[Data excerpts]
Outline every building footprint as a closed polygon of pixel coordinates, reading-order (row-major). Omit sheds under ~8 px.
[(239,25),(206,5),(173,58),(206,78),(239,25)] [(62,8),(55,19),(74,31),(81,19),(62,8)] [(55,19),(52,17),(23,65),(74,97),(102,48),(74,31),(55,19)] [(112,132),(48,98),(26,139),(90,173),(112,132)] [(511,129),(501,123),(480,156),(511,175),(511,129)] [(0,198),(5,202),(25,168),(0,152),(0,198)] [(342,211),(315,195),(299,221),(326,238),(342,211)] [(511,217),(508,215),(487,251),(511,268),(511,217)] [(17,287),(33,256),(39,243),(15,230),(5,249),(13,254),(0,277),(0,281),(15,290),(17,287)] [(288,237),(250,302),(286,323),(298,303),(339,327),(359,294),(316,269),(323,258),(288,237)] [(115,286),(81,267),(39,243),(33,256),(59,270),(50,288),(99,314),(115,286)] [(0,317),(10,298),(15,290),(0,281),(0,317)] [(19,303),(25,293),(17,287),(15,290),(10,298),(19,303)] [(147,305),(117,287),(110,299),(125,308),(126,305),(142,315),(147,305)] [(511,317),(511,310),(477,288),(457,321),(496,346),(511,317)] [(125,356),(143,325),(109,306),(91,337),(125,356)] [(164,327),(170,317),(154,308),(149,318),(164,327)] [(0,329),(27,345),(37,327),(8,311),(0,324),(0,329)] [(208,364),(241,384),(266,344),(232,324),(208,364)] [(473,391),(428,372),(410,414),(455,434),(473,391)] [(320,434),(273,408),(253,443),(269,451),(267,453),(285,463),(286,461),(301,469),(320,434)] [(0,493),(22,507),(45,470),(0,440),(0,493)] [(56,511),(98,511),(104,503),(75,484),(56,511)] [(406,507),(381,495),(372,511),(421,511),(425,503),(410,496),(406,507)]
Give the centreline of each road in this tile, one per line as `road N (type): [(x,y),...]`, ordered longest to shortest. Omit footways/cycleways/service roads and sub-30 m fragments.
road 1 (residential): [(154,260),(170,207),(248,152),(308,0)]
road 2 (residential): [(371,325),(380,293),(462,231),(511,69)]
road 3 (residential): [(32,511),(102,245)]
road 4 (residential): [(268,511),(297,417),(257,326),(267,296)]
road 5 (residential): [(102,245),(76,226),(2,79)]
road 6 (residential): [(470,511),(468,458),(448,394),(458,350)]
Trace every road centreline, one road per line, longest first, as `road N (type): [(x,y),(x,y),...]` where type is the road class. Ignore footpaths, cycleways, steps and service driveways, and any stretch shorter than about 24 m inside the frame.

> To be done
Put each line of the listing, starting with the line containing "Give the centreline" and going on through the line containing "road 6 (residential): [(470,511),(468,458),(448,394),(458,350)]", into a Markdown table with the columns Row and Listing line, leaving out blank lines.

> Full response
| Row | Listing line |
|---|---|
| 1 | Give the centreline of each road in this tile, one per line as `road N (type): [(x,y),...]`, ordered longest to shortest. Omit footways/cycleways/service roads and sub-30 m fragments. |
| 2 | road 1 (residential): [(154,260),(170,207),(248,152),(308,0)] |
| 3 | road 2 (residential): [(371,325),(380,293),(462,231),(511,69)] |
| 4 | road 3 (residential): [(32,511),(102,245)] |
| 5 | road 4 (residential): [(268,511),(297,417),(257,326),(267,296)] |
| 6 | road 5 (residential): [(102,245),(76,226),(2,79)] |
| 7 | road 6 (residential): [(470,511),(468,458),(448,394),(458,350)] |